BEGIN Provided records
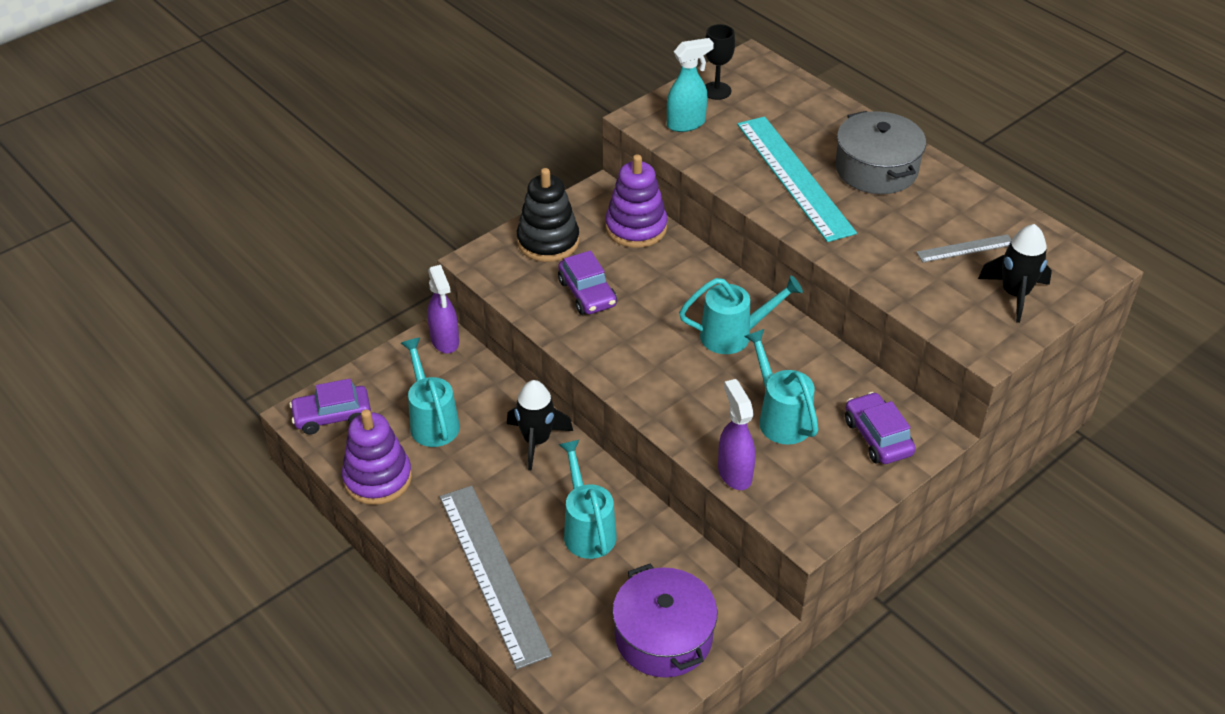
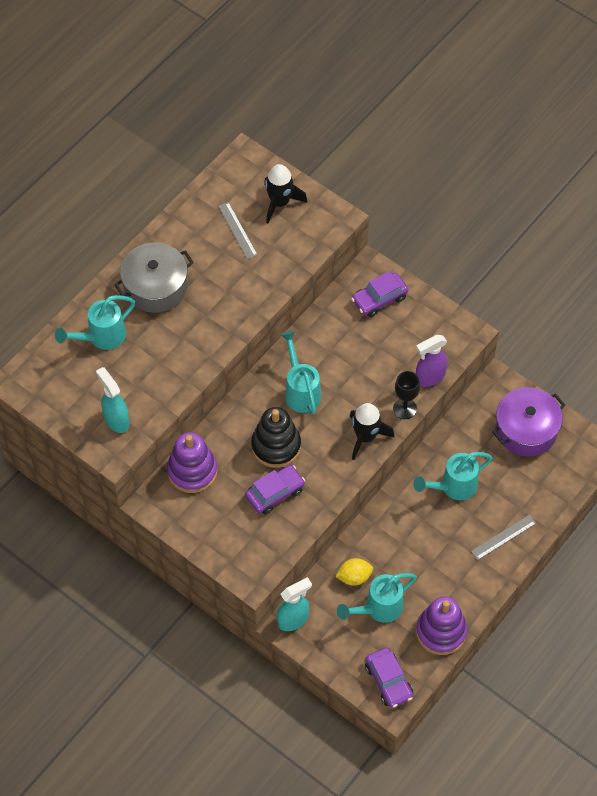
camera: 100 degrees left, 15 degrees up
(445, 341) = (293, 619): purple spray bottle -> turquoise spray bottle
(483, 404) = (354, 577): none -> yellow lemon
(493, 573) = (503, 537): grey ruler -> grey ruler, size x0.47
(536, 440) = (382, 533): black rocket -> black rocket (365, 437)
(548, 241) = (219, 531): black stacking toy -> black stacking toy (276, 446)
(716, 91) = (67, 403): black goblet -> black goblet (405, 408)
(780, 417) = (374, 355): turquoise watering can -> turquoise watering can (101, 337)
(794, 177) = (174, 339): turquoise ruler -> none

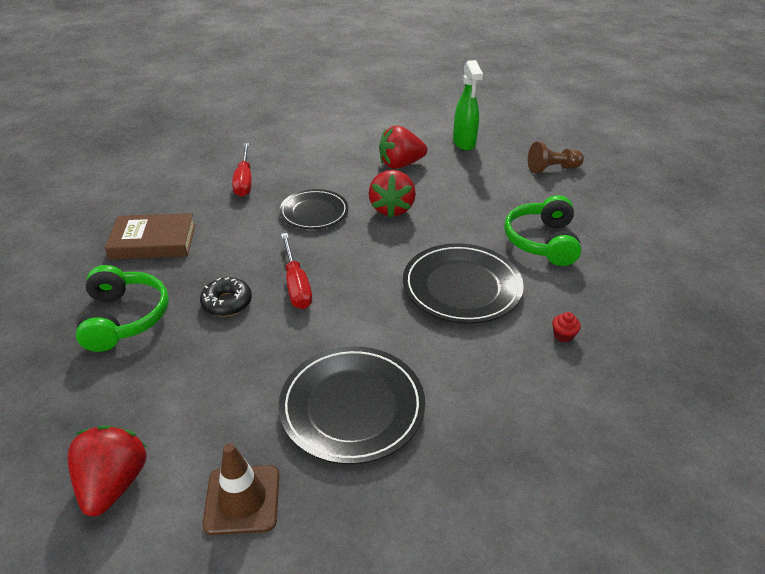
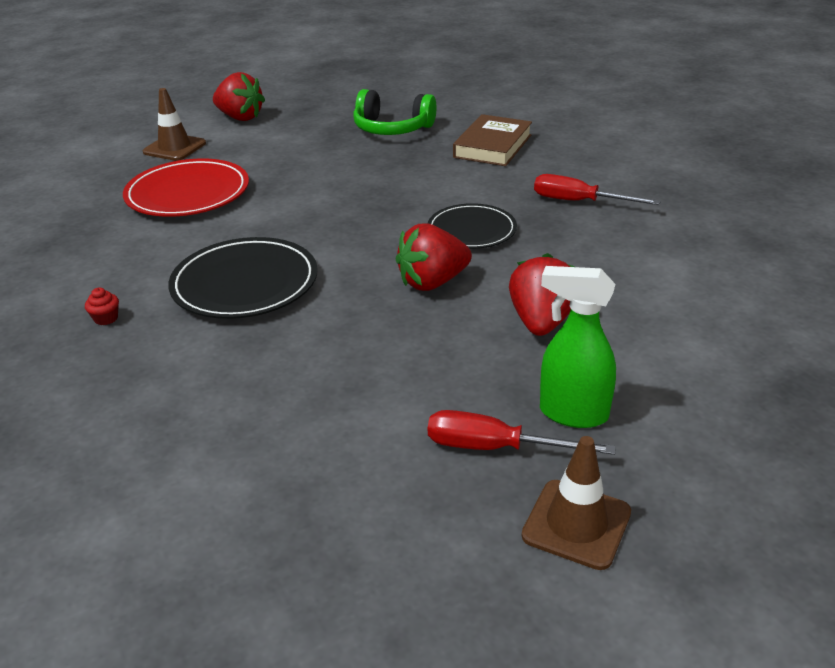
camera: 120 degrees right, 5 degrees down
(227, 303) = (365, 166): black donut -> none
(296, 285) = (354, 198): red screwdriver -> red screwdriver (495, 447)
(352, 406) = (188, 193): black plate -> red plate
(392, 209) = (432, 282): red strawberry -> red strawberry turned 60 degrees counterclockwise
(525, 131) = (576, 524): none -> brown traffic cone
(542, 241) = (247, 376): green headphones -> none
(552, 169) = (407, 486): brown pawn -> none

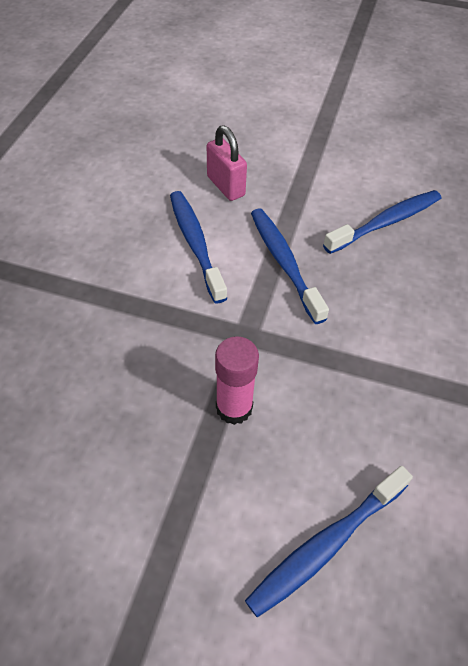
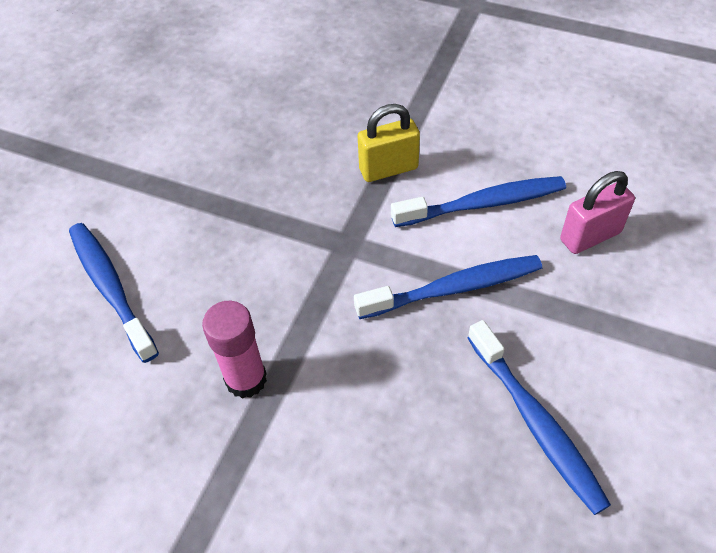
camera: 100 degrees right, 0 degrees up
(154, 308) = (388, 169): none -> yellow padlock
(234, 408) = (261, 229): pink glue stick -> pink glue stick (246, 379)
END Provided records
BEGIN Provided records
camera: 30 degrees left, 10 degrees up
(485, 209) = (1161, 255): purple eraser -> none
END Provided records
> Instructions to follow
Starting at the line above that contains "(525, 131) = (576, 524): none", transcribe every line exactly through the line that contains "(234, 408) = (261, 229): pink", including that last one, and skip the pictures.

> Result of the task
(525, 131) = (576, 524): none -> brown traffic cone
(542, 241) = (247, 376): green headphones -> none
(552, 169) = (407, 486): brown pawn -> none

camera: 100 degrees right, 0 degrees up
(154, 308) = (388, 169): none -> yellow padlock
(234, 408) = (261, 229): pink glue stick -> pink glue stick (246, 379)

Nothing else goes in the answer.